──────── EXERCISE INPUTS

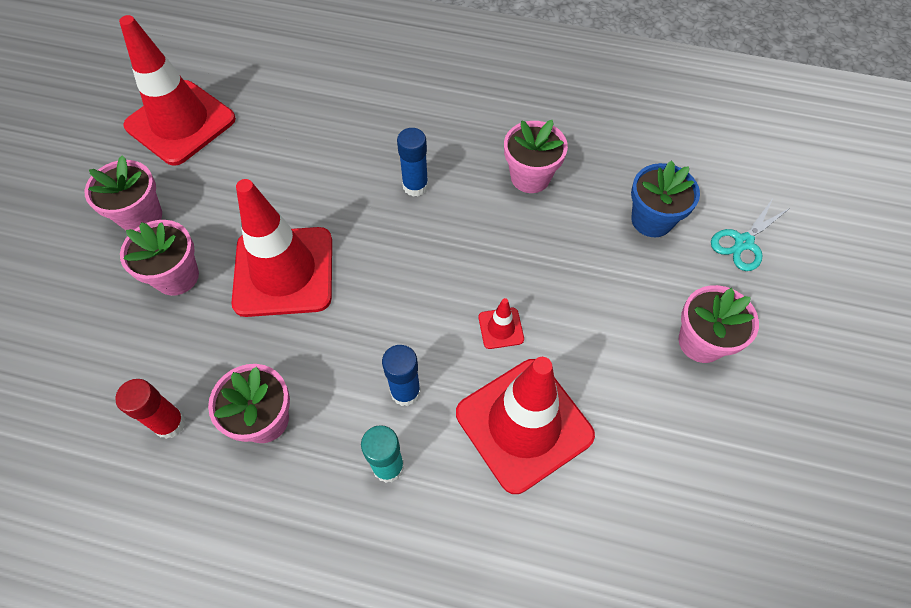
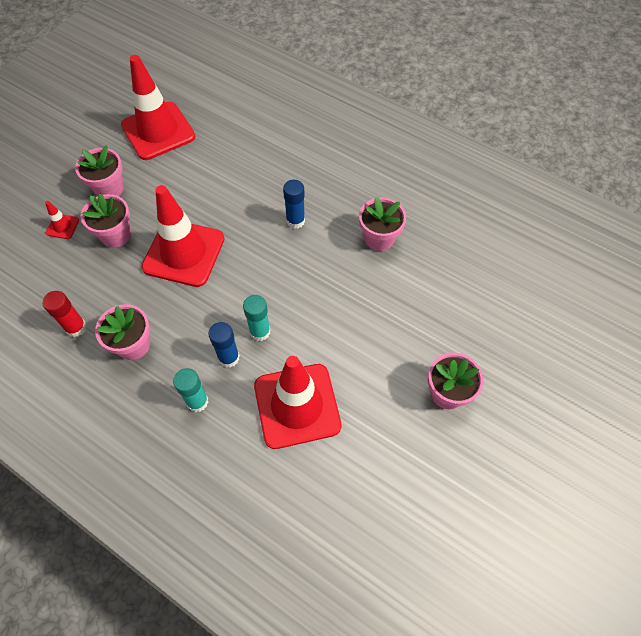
camera: 20 degrees right, 0 degrees up
(432, 343) = (260, 331): none -> turquoise glue stick
(501, 328) = (310, 337): red traffic cone -> red traffic cone (62, 226)
(651, 220) = (453, 296): blue flower pot -> none
(743, 242) = (514, 333): turquoise scissors -> none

────────────────

Repeat the material above exactly; pictures do not belong in the copy.

EXERCISE RESPONSE →
camera: 20 degrees right, 0 degrees up
(432, 343) = (260, 331): none -> turquoise glue stick
(501, 328) = (310, 337): red traffic cone -> red traffic cone (62, 226)
(651, 220) = (453, 296): blue flower pot -> none
(743, 242) = (514, 333): turquoise scissors -> none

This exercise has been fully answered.